WHAT YOU HAVE TO DO:
Search term "camera": please copy every line of the records below that contains it.

DATA FOR THIS TASK:
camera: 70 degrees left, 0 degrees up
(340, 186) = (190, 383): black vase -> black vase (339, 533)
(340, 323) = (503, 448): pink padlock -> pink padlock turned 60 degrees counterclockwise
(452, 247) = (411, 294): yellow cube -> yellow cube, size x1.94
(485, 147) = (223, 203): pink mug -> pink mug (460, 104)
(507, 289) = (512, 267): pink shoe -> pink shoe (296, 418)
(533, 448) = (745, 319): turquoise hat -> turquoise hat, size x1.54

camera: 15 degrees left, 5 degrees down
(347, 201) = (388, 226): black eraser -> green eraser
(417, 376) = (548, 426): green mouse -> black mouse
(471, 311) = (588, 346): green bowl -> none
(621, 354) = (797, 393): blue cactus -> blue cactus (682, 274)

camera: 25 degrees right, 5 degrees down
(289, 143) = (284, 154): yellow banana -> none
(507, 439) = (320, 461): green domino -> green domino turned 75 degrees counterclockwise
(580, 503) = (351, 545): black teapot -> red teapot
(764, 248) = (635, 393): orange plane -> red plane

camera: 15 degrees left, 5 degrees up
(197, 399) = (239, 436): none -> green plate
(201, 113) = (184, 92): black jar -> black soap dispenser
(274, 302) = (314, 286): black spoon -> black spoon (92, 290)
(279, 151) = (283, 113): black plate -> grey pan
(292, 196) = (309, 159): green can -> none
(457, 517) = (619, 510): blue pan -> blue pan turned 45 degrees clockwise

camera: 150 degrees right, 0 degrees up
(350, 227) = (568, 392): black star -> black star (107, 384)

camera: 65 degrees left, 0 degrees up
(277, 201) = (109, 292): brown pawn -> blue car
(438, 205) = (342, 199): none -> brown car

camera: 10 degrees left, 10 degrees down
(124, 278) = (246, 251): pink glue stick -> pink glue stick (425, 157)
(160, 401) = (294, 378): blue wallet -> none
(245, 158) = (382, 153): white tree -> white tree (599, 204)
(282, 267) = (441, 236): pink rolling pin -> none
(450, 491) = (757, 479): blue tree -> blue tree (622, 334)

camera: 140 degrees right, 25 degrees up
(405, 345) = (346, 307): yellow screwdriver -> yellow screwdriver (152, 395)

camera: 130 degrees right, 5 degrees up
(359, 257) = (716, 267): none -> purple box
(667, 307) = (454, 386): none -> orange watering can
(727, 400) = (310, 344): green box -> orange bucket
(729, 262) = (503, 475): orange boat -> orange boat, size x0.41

PROBLEM SOLUTION:
camera: 70 degrees left, 0 degrees up
camera: 15 degrees left, 5 degrees down
camera: 25 degrees right, 5 degrees down
camera: 15 degrees left, 5 degrees up
camera: 150 degrees right, 0 degrees up
camera: 65 degrees left, 0 degrees up
camera: 10 degrees left, 10 degrees down
camera: 140 degrees right, 25 degrees up
camera: 130 degrees right, 5 degrees up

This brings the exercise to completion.